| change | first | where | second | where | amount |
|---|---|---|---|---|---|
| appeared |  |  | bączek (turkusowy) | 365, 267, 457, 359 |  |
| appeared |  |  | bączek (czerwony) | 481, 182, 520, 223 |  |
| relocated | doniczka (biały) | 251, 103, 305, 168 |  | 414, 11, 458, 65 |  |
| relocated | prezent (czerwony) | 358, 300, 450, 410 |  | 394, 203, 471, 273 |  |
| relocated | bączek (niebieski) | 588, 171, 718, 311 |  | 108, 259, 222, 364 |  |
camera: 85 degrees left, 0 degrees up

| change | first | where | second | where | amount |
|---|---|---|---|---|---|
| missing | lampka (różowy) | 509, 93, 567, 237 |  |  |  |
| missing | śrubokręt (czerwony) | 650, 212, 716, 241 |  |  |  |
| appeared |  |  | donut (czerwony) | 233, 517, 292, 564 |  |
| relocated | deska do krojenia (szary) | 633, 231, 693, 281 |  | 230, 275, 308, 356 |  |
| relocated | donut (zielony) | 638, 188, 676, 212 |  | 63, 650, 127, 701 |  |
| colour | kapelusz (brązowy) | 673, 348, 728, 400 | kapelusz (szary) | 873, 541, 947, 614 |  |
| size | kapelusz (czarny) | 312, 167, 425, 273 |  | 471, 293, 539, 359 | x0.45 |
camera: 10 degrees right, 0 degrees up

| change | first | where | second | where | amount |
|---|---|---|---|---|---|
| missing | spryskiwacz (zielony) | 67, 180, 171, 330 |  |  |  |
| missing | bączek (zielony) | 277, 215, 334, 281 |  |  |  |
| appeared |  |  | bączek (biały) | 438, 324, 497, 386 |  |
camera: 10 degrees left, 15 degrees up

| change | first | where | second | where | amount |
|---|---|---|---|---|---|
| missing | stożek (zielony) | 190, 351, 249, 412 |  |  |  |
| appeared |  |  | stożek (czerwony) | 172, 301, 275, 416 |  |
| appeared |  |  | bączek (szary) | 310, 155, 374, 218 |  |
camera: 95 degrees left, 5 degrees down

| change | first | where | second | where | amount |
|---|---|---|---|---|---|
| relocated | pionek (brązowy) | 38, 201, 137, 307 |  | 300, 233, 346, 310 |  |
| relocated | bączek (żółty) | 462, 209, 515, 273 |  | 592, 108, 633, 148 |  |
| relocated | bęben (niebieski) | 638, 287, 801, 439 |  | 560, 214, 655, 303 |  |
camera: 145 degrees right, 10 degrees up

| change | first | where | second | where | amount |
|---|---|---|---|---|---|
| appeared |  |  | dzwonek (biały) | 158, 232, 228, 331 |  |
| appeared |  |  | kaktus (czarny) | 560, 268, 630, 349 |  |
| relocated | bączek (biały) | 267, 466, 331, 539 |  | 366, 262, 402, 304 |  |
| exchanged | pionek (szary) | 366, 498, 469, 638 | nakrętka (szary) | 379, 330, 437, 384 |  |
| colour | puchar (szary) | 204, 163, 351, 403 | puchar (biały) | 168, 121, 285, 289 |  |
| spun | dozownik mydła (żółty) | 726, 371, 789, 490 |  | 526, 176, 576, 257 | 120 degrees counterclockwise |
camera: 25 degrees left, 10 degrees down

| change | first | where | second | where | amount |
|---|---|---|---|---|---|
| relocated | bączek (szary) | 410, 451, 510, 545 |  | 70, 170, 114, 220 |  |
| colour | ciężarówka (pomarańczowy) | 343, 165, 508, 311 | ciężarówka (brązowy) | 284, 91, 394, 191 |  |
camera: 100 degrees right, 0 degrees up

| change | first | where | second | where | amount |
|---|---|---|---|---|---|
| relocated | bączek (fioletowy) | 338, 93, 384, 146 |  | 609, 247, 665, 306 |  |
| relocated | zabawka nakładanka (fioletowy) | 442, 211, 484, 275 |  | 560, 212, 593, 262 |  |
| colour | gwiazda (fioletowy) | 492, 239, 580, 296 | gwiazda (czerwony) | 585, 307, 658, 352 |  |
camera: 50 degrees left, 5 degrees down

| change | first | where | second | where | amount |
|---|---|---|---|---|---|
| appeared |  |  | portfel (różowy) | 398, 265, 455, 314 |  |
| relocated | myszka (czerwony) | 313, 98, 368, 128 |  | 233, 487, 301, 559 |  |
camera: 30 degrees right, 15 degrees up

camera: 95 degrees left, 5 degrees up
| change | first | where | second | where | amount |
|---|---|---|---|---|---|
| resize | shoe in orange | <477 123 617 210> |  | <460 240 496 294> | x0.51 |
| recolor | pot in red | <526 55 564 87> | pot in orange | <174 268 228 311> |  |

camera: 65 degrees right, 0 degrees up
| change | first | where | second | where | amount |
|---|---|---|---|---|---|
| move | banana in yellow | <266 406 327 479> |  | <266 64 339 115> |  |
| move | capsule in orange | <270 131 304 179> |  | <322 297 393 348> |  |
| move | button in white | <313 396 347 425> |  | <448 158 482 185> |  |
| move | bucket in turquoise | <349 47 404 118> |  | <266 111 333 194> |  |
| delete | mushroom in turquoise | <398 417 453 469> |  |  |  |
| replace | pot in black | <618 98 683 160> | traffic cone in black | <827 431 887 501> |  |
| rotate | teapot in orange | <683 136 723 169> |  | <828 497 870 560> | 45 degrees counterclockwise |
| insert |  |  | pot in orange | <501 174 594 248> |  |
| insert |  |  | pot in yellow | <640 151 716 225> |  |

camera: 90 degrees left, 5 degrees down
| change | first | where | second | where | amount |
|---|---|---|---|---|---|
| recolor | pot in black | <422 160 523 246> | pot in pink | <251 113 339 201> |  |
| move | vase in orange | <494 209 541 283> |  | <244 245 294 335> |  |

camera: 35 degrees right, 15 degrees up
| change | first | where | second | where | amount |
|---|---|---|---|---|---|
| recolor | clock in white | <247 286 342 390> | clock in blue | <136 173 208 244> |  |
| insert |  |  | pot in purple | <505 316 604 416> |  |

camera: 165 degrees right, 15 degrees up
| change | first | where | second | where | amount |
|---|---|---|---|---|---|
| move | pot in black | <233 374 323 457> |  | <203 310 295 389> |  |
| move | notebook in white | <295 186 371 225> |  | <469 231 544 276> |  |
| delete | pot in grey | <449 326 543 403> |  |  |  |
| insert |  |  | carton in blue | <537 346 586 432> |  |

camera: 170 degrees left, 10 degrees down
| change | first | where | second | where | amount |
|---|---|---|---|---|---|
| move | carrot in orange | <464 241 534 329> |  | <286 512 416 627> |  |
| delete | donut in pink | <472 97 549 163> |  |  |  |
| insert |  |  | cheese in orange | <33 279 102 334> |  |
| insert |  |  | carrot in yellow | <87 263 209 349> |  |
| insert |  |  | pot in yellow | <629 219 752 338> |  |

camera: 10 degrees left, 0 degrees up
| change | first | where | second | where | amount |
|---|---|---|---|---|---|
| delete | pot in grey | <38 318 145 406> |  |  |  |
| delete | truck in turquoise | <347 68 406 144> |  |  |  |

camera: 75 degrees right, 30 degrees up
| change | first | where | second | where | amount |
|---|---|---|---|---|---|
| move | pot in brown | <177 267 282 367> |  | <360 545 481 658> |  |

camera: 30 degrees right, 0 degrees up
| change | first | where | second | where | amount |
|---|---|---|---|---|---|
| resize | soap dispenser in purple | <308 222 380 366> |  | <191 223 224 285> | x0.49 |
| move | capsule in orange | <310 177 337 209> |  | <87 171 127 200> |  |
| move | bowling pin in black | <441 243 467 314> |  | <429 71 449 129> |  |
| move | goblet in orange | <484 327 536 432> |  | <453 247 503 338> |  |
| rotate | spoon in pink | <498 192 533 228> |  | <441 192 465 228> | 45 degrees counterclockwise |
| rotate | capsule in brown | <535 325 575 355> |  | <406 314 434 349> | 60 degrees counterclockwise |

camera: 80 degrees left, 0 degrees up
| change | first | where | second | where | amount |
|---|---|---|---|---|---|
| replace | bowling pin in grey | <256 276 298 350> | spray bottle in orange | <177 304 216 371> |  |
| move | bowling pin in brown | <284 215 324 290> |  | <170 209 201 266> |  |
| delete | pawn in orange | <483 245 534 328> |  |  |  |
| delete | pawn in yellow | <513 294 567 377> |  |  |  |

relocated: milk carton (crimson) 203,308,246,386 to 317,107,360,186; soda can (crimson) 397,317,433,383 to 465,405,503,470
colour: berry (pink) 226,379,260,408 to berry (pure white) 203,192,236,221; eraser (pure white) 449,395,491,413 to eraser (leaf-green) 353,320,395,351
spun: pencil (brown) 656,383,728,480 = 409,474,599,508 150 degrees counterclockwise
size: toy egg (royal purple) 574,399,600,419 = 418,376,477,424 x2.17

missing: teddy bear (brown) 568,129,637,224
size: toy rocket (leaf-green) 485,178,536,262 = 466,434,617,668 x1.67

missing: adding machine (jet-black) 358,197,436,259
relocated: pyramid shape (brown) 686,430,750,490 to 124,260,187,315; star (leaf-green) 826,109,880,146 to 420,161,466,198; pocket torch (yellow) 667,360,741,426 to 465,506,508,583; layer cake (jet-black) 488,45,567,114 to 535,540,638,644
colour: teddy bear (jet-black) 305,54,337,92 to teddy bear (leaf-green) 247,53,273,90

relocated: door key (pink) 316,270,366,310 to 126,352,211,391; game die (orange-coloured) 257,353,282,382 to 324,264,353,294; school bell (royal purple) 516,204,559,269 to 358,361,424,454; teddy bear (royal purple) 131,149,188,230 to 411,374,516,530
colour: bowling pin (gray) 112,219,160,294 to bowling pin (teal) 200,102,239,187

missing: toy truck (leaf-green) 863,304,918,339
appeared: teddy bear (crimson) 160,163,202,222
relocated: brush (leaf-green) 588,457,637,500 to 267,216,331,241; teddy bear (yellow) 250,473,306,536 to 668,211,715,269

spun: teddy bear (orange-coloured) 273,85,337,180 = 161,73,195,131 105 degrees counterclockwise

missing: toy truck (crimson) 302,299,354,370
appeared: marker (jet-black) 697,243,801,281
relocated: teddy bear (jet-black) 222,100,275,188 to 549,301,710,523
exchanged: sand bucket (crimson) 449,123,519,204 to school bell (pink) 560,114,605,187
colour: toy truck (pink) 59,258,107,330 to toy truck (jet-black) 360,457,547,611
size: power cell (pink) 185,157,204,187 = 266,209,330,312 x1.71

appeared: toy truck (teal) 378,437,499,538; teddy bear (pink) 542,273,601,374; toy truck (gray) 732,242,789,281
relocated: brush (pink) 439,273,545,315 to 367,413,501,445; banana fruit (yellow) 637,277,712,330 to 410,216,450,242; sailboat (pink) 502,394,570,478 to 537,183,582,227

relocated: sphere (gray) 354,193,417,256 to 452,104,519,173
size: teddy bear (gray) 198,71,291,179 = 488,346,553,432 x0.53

■ **WORK INSTRUCTION**
Will you return exactly the lines above from the one with "camera: 95 degrees left, 5 degrees up" down to the one with "294> | x0.51 |", counting both as part of the range?

■ **SOLUTION TO THIS EXERCISE**
camera: 95 degrees left, 5 degrees up
| change | first | where | second | where | amount |
|---|---|---|---|---|---|
| resize | shoe in orange | <477 123 617 210> |  | <460 240 496 294> | x0.51 |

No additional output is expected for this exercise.